> **Work to be completed**: With pictures left out, set down exactly the lines that begin at the one containing "[(474,315),(477,320),(479,326),(488,322),(482,311),(474,315)]" and end with the last line of the entries below.

> **Given records**:

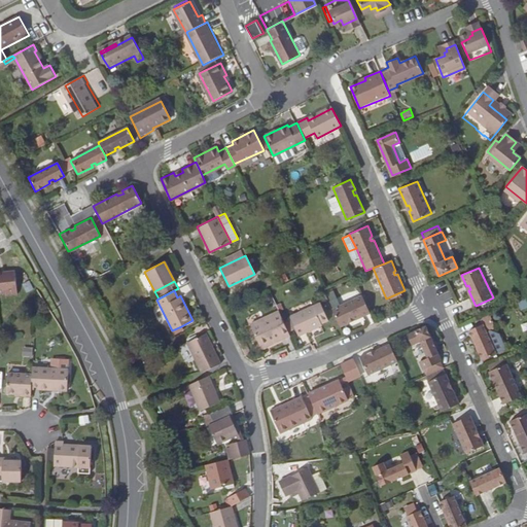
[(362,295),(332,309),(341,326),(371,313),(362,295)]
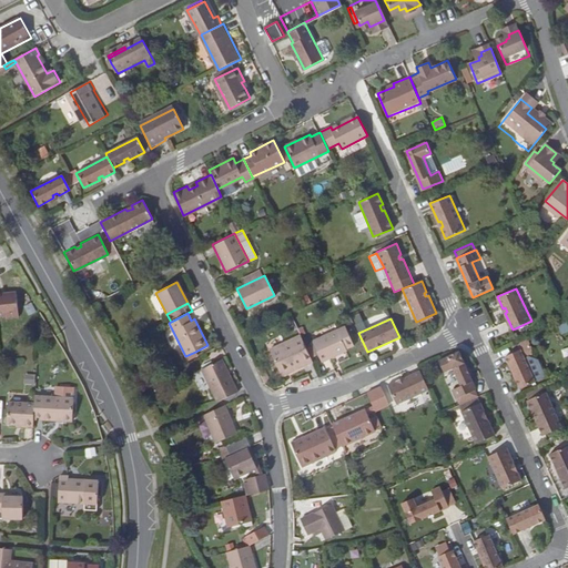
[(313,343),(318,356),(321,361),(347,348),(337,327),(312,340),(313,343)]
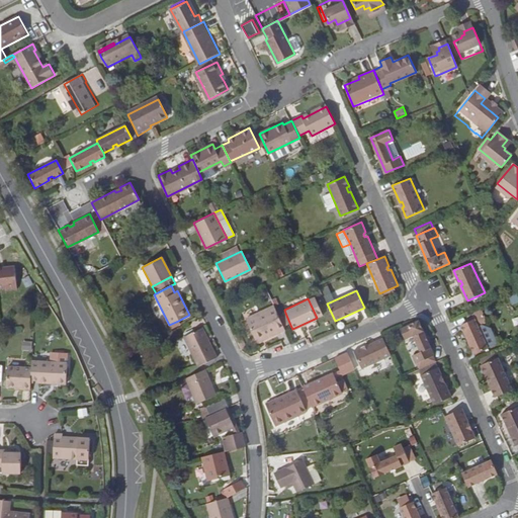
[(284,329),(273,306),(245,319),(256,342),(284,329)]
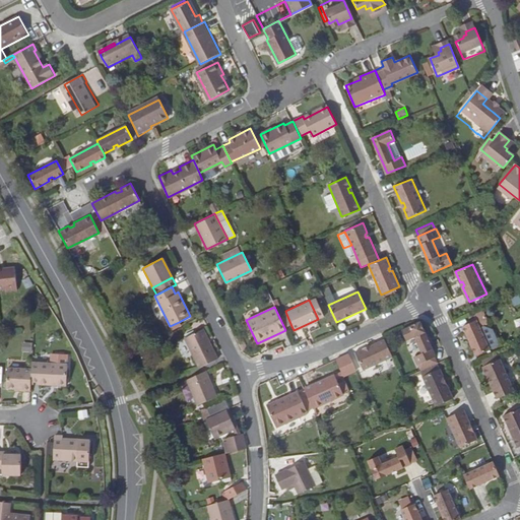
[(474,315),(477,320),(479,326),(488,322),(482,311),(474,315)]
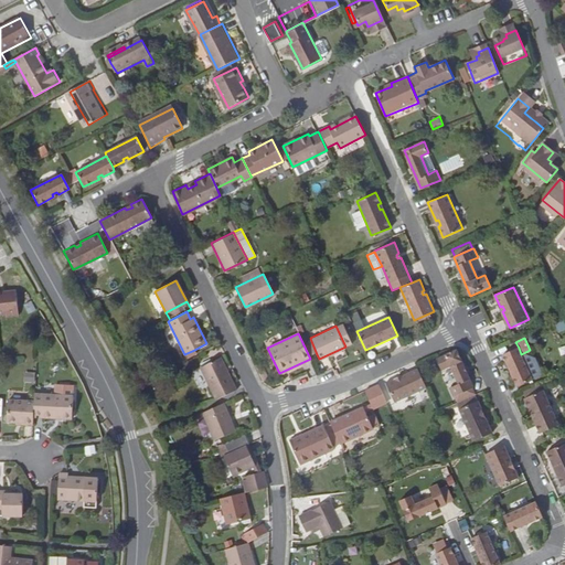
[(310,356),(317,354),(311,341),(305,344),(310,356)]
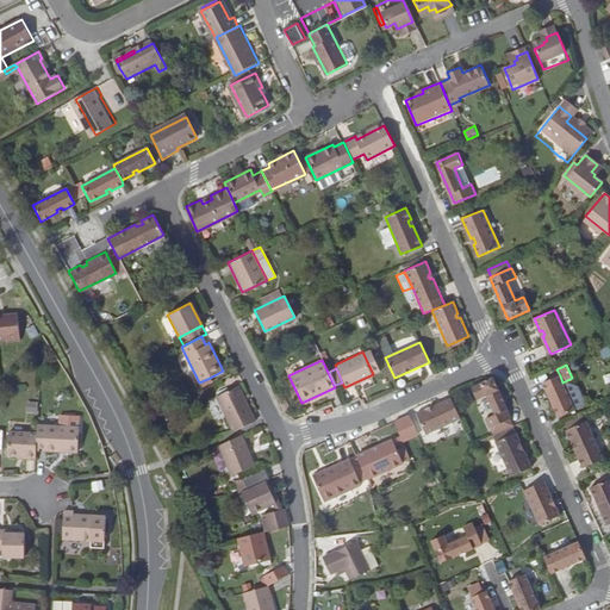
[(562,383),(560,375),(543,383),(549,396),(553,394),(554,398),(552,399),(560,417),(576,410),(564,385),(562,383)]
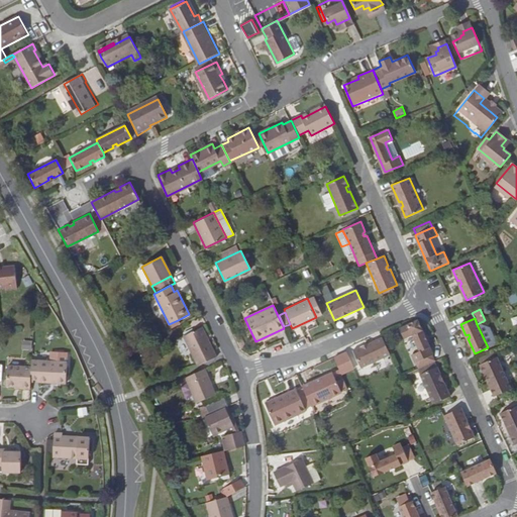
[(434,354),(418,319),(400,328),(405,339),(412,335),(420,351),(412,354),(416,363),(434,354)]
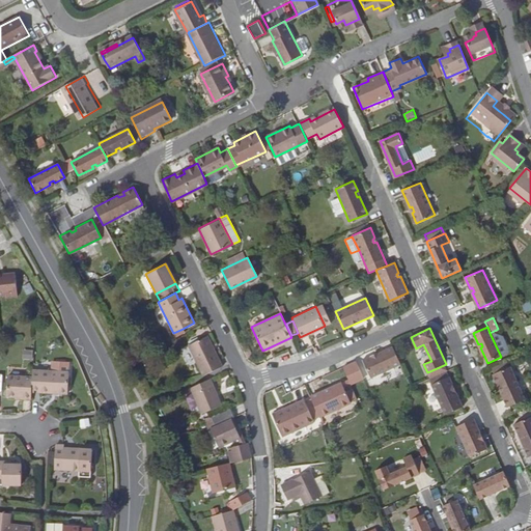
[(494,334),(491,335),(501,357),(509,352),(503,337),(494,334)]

> **Result**:
[(474,315),(477,320),(479,326),(488,322),(482,311),(474,315)]
[(310,356),(317,354),(311,341),(305,344),(310,356)]
[(562,383),(560,375),(543,383),(549,396),(553,394),(554,398),(552,399),(560,417),(576,410),(564,385),(562,383)]
[(434,354),(418,319),(400,328),(405,339),(412,335),(420,351),(412,354),(416,363),(434,354)]
[(494,334),(491,335),(501,357),(509,352),(503,337),(494,334)]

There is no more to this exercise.